[Stored data]
⁂
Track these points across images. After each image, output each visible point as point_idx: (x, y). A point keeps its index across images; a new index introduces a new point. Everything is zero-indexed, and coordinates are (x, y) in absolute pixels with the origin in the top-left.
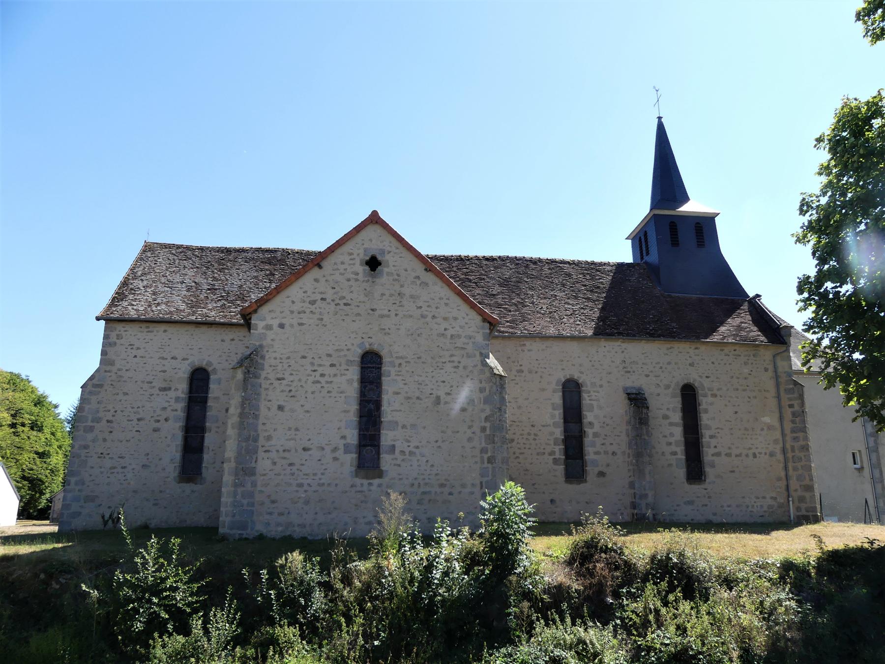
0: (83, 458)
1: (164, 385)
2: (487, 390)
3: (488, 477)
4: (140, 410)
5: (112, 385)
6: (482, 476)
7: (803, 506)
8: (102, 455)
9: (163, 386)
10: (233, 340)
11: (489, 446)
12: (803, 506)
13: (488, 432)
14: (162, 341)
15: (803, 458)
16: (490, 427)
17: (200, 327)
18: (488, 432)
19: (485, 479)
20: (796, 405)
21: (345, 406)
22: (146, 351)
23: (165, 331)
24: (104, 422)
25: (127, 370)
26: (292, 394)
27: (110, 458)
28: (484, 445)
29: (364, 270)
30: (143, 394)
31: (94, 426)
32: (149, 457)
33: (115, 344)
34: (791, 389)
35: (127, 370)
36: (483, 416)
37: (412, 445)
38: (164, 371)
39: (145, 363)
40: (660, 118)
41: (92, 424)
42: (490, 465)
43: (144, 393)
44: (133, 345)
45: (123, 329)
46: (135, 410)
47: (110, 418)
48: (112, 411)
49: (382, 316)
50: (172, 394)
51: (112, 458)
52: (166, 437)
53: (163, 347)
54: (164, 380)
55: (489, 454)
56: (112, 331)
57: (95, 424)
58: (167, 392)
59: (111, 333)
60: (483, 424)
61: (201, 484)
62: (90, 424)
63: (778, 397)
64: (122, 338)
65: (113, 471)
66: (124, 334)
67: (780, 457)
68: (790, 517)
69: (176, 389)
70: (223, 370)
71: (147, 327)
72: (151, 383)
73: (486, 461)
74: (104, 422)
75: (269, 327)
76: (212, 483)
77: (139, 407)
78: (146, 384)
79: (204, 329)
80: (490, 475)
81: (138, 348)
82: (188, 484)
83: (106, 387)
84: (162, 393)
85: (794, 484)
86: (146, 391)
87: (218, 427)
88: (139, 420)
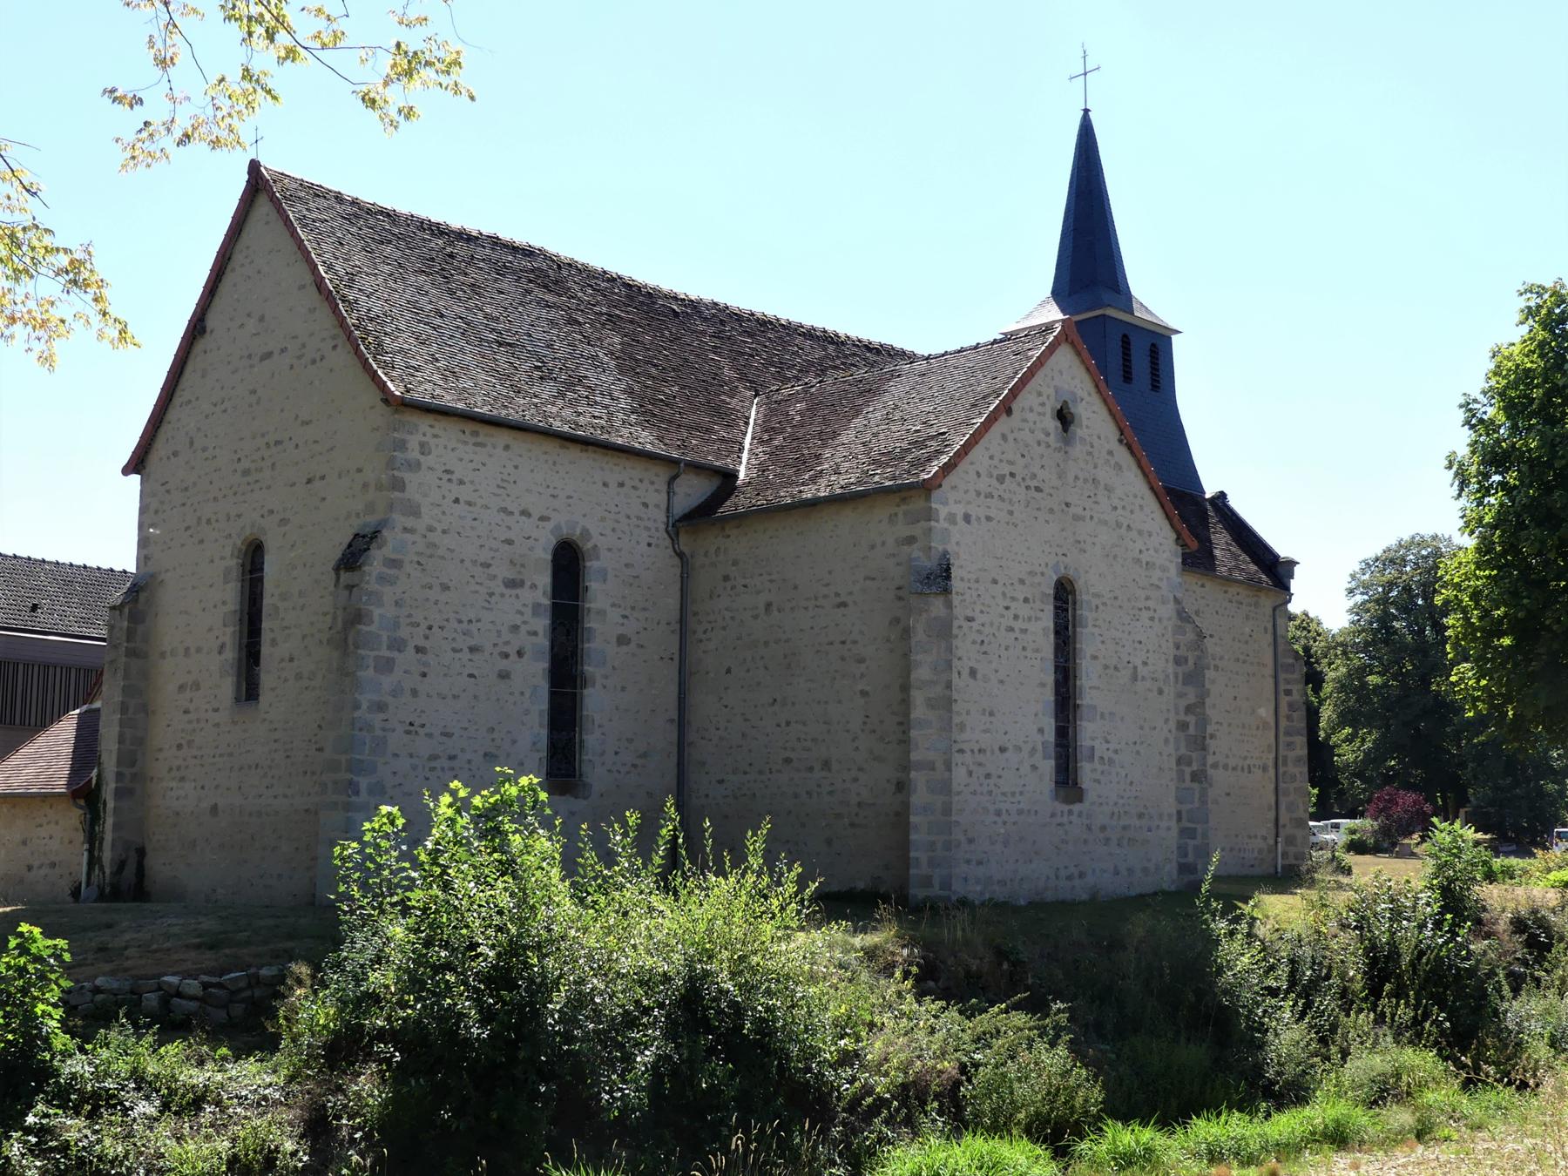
⁂
■ **STATED EXERCISE**
Edit all of the lines above so that "top-left" becomes "upper-left", with everything else left unchanged, and leave the pictures out of your answer.

■ **SOLUTION FOR THIS EXERCISE**
Track these points across images. After each image, output each visible point as point_idx: (x, y). A point keeps its index across images; a new index introduces a new point. Everything is zero-indexed, and coordinates are (x, y) in absolute pixels with the origin in the upper-left.
0: (83, 458)
1: (164, 385)
2: (487, 390)
3: (488, 477)
4: (140, 410)
5: (112, 385)
6: (482, 476)
7: (803, 506)
8: (102, 455)
9: (163, 386)
10: (233, 340)
11: (489, 446)
12: (803, 506)
13: (488, 432)
14: (162, 341)
15: (803, 458)
16: (490, 427)
17: (200, 327)
18: (488, 432)
19: (485, 479)
20: (796, 405)
21: (345, 406)
22: (146, 351)
23: (165, 331)
24: (104, 422)
25: (127, 370)
26: (292, 394)
27: (110, 458)
28: (484, 445)
29: (364, 270)
30: (143, 394)
31: (94, 426)
32: (149, 457)
33: (115, 344)
34: (791, 389)
35: (127, 370)
36: (483, 416)
37: (412, 445)
38: (164, 371)
39: (145, 363)
40: (660, 118)
41: (92, 424)
42: (490, 465)
43: (144, 393)
44: (133, 345)
45: (123, 329)
46: (135, 410)
47: (110, 418)
48: (112, 411)
49: (382, 316)
50: (172, 394)
51: (112, 458)
52: (166, 437)
53: (163, 347)
54: (164, 380)
55: (489, 454)
56: (112, 331)
57: (95, 424)
58: (167, 392)
59: (111, 333)
60: (483, 424)
61: (201, 484)
62: (90, 424)
63: (778, 397)
64: (122, 338)
65: (113, 471)
66: (124, 334)
67: (780, 457)
68: (790, 517)
69: (176, 389)
70: (223, 370)
71: (147, 327)
72: (151, 383)
73: (486, 461)
74: (104, 422)
75: (269, 327)
76: (212, 483)
77: (139, 407)
78: (146, 384)
79: (204, 329)
80: (490, 475)
81: (138, 348)
82: (188, 484)
83: (106, 387)
84: (162, 393)
85: (794, 484)
86: (146, 391)
87: (218, 427)
88: (139, 420)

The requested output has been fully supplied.